◆ Your instructions: Begin at the line bearing "turquoise gift: 0 -> 3". Transcribe it and all subsequent lines of the material below exactly, and nothing more.

..........

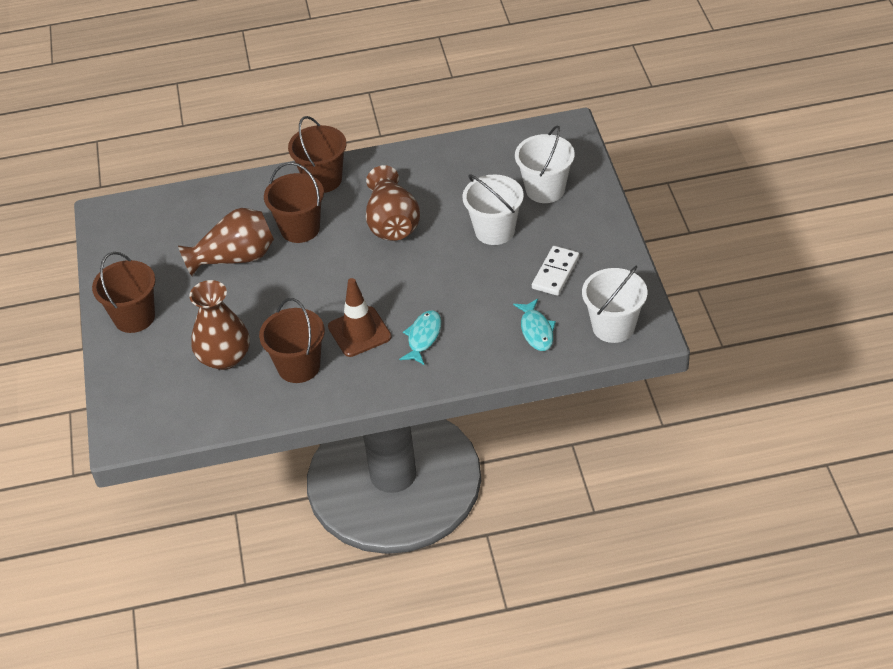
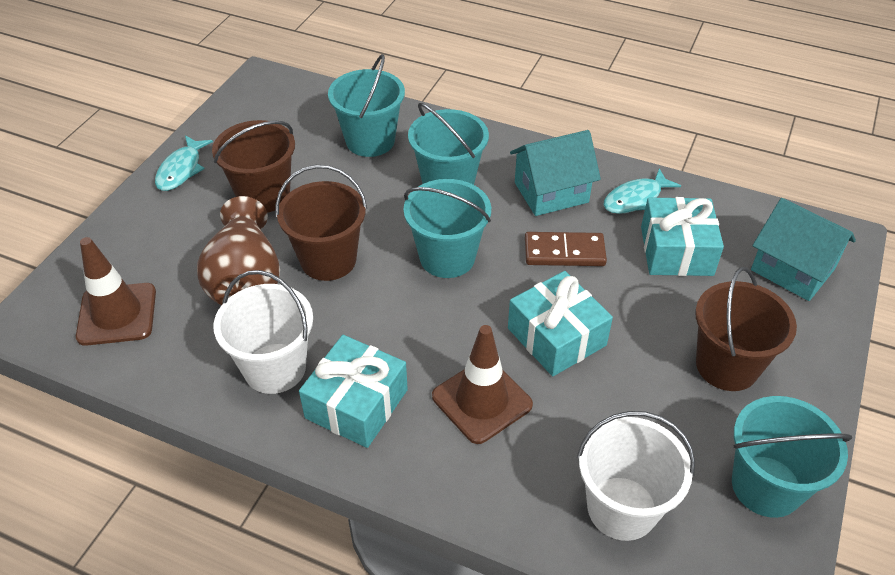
brown bucket: 4 -> 3
brown domino: 0 -> 1
brown traffic cone: 1 -> 2
brown vase: 3 -> 1
turquoise bucket: 0 -> 4
turquoise gift: 0 -> 3
turquoise house: 0 -> 2
white bucket: 3 -> 2
white domino: 1 -> 0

..........

◆ Response box:
turquoise gift: 0 -> 3
turquoise house: 0 -> 2
white bucket: 3 -> 2
white domino: 1 -> 0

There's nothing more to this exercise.